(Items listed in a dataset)
********

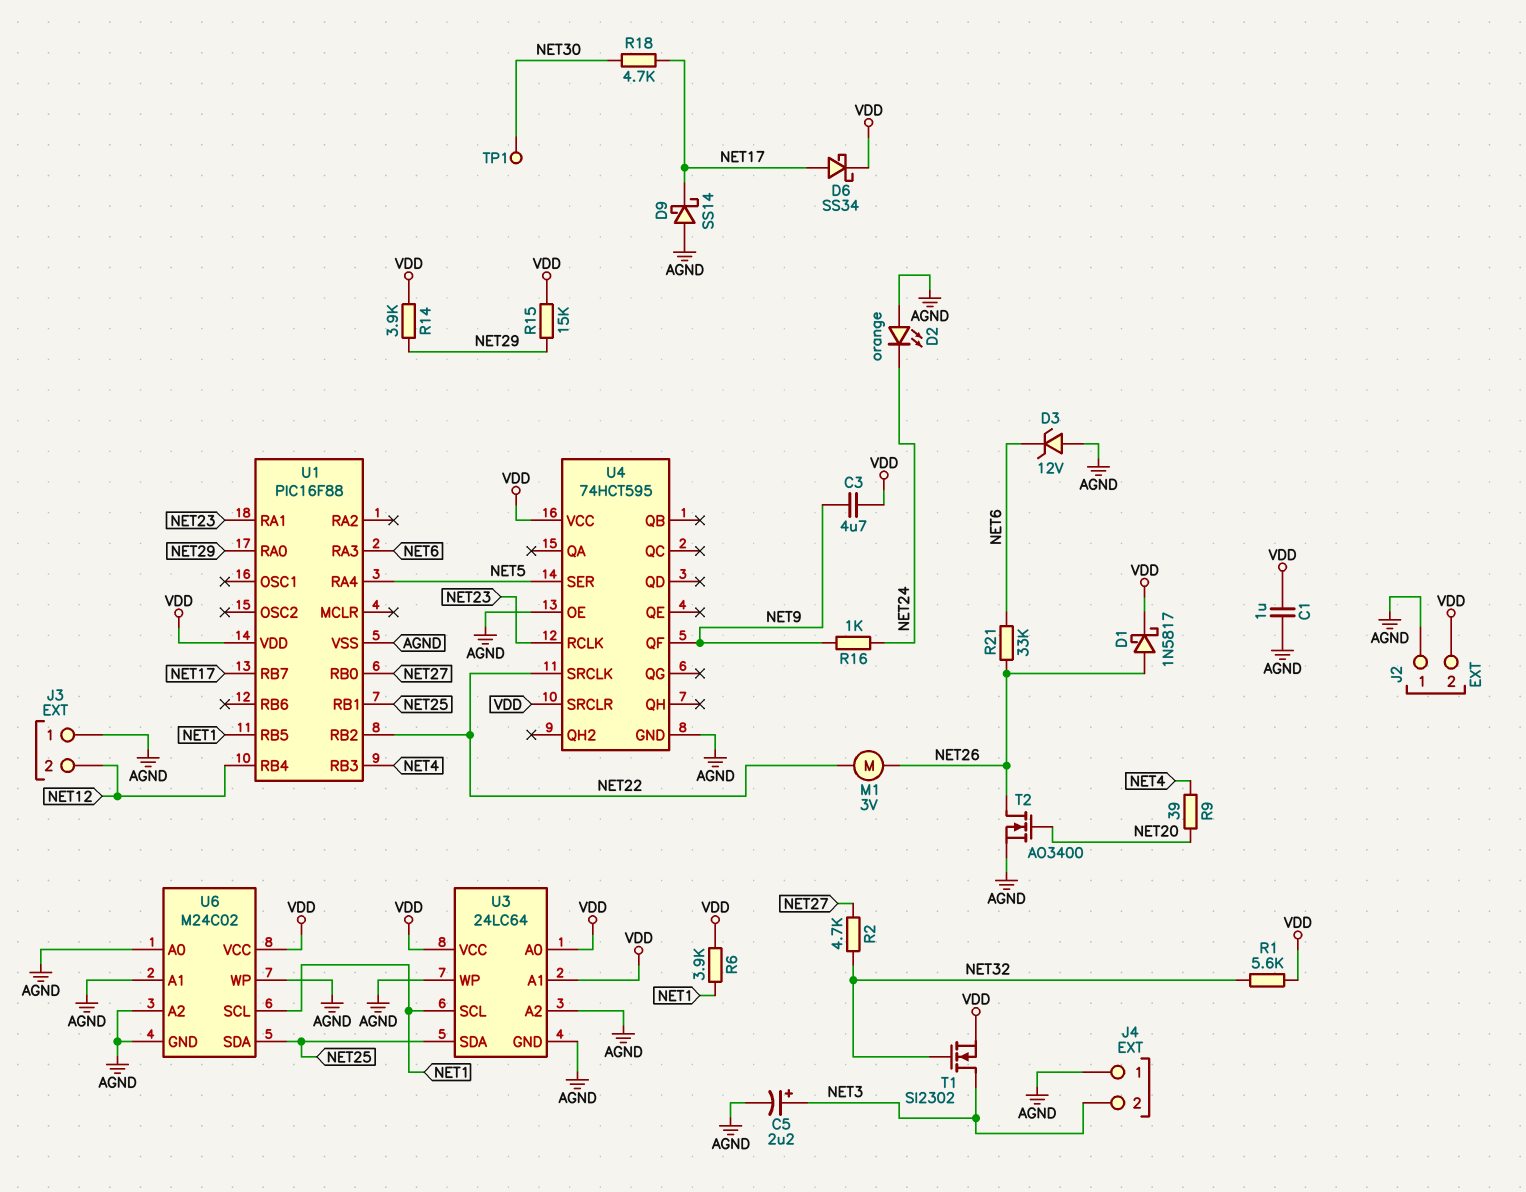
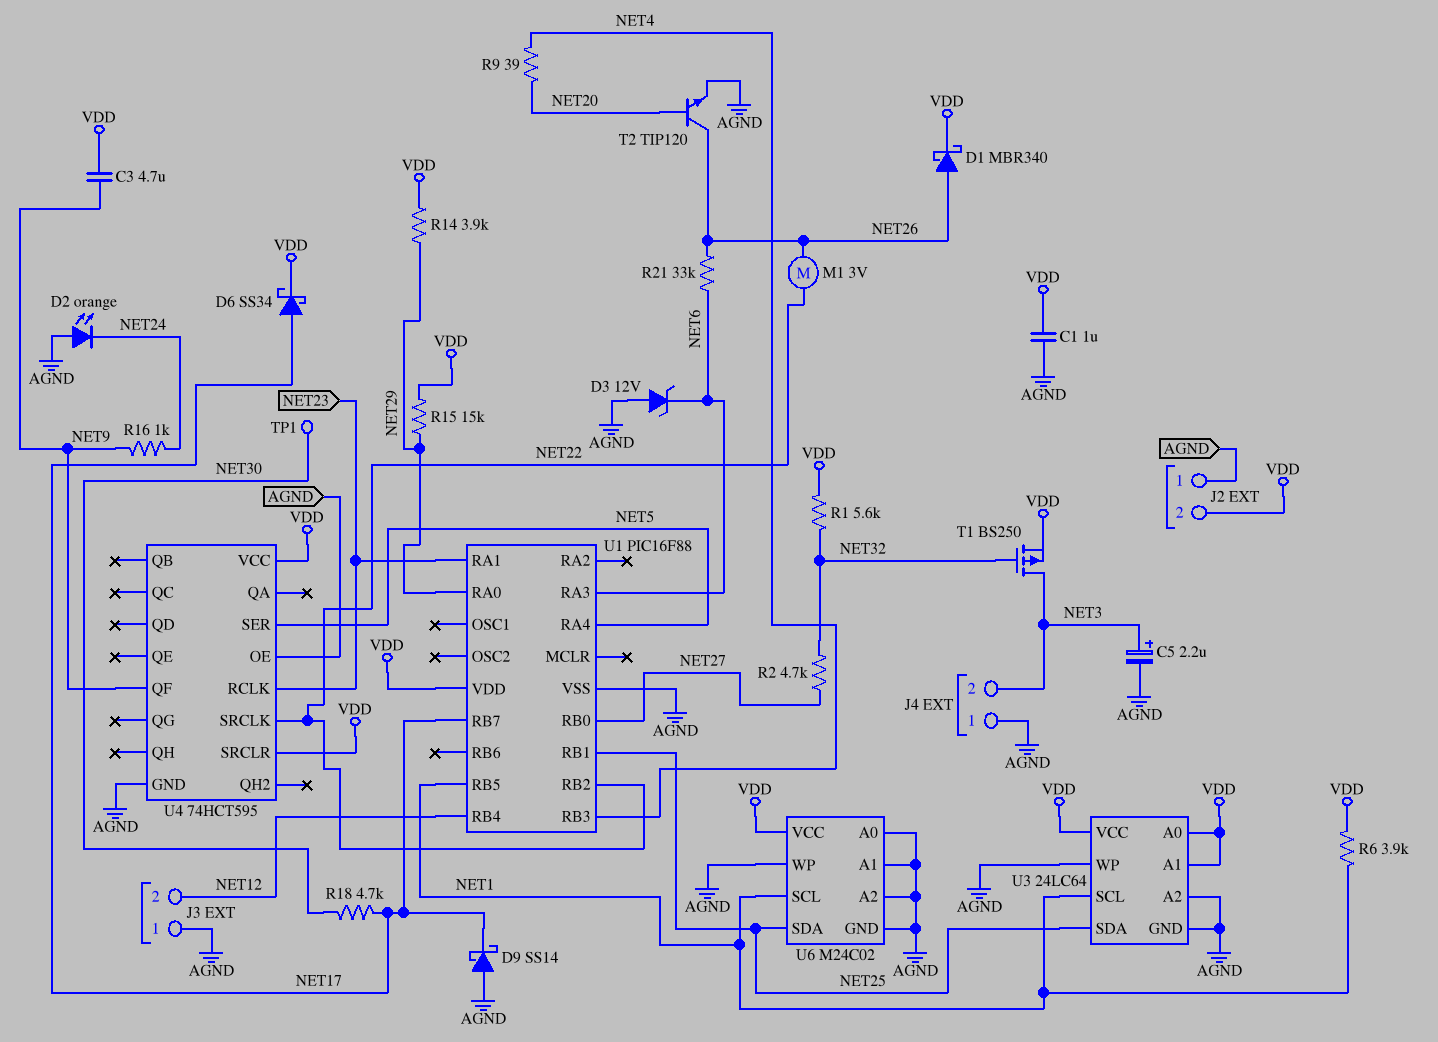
D1: schottky 1N5817 (A NET26, K VDD) -> schottky MBR340 (A NET26, K VDD)
T1: NMOS SI2302 (G NET32, D NET3, S VDD) -> PMOS BS250 (G NET32, D NET3, S VDD)
T2: NMOS AO3400 (G NET20, D NET26, S AGND) -> NPN TIP120 (B NET20, C NET26, E AGND)

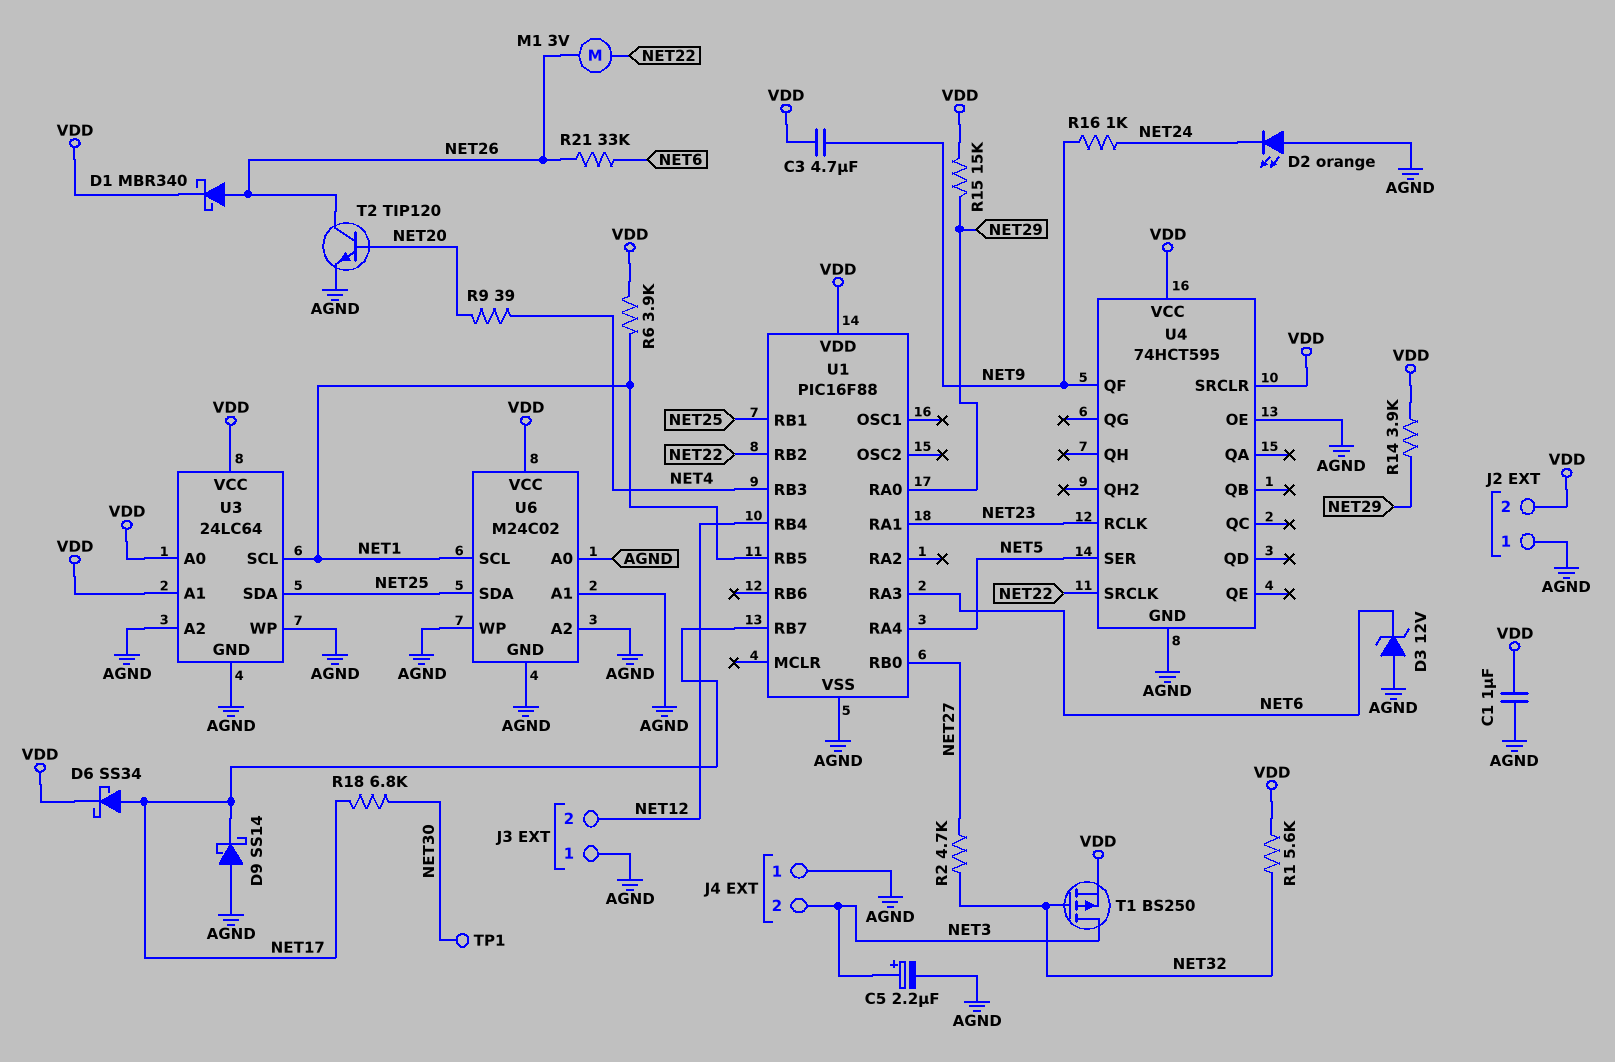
R18: 4.7k (NET17, NET30) -> 6.8k (NET17, NET30)

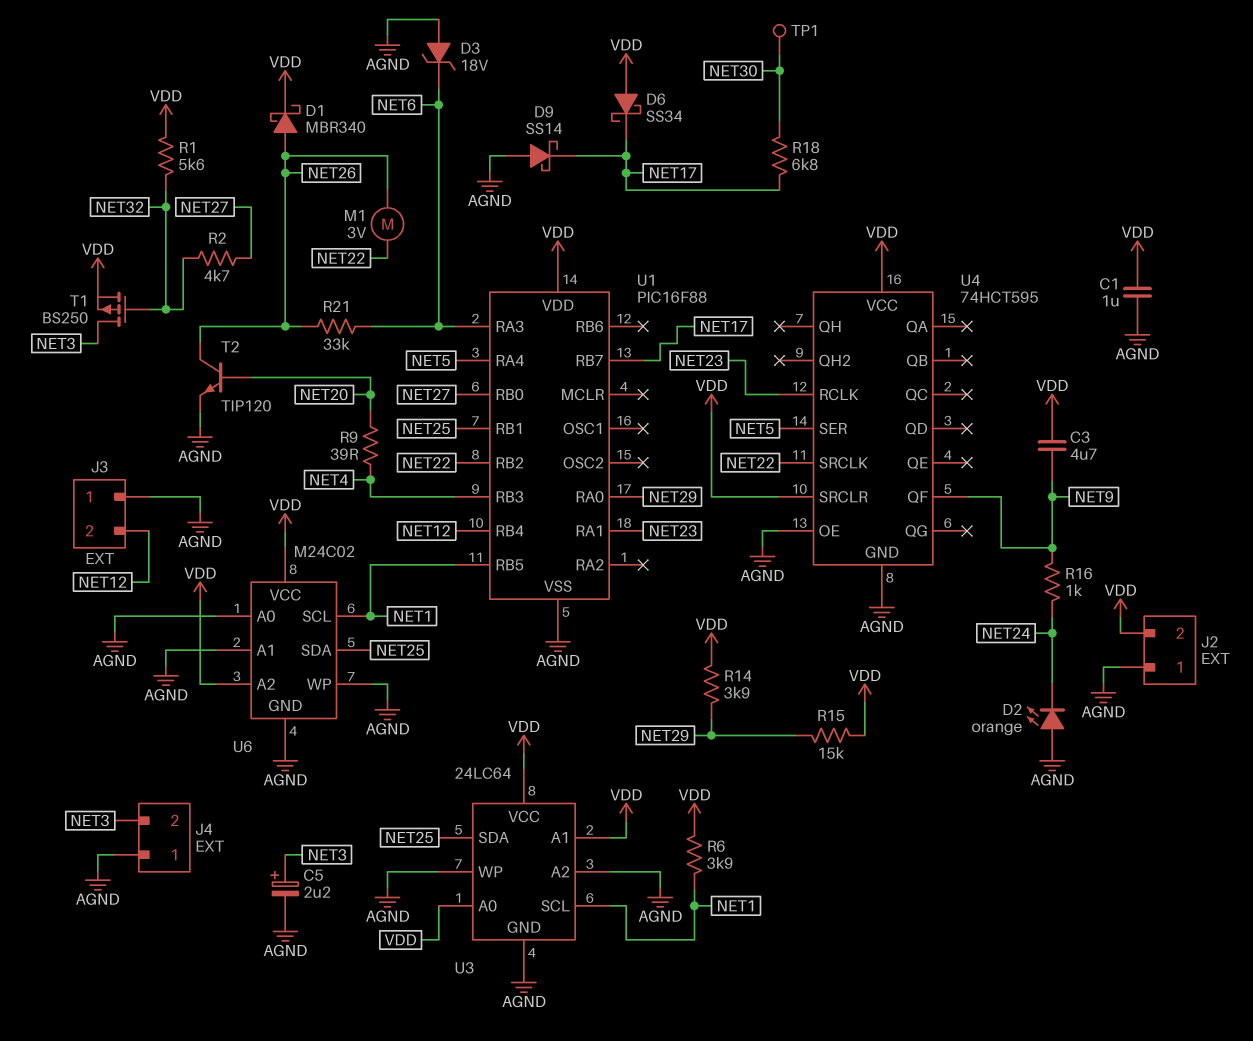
D3: zener 12V (A AGND, K NET6) -> zener 18V (A AGND, K NET6)
D6: schottky SS34 (A NET17, K VDD) -> schottky SS34 (A VDD, K NET17)
U6 pin A2: AGND -> VDD

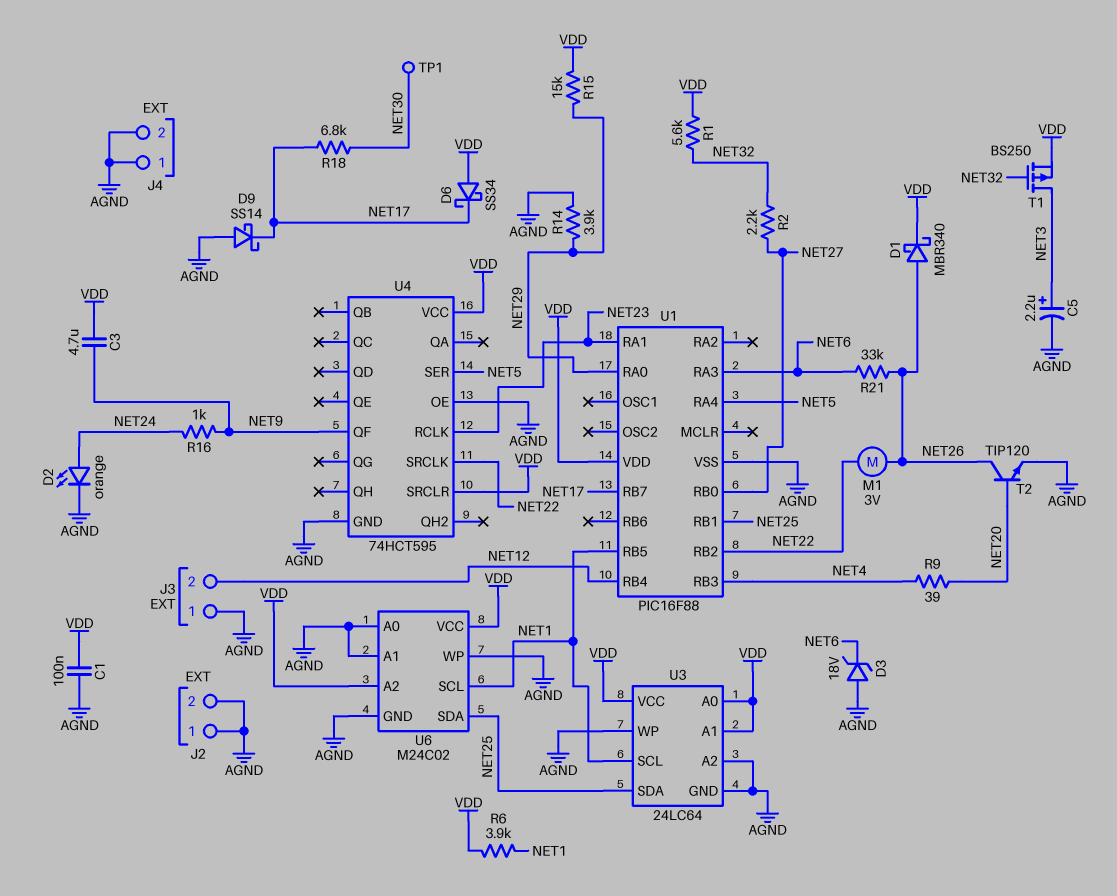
C1: 1uF (AGND, VDD) -> 100nF (AGND, VDD)
D2: LED orange (A AGND, K NET24) -> LED orange (A NET24, K AGND)
J2 pin 2: VDD -> AGND
J4 pin 2: NET3 -> AGND
R2: 4.7k (NET27, NET32) -> 2.2k (NET27, NET32)
R14: 3.9k (NET29, VDD) -> 3.9k (AGND, NET29)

********

■ Work required ■
Retype exactly, please, the span from the line holding "D6: schottky SS34" through the closing line of the data, both ends included, without the pictures.

■ Reply to the task ■
D6: schottky SS34 (A NET17, K VDD) -> schottky SS34 (A VDD, K NET17)
U6 pin A2: AGND -> VDD

C1: 1uF (AGND, VDD) -> 100nF (AGND, VDD)
D2: LED orange (A AGND, K NET24) -> LED orange (A NET24, K AGND)
J2 pin 2: VDD -> AGND
J4 pin 2: NET3 -> AGND
R2: 4.7k (NET27, NET32) -> 2.2k (NET27, NET32)
R14: 3.9k (NET29, VDD) -> 3.9k (AGND, NET29)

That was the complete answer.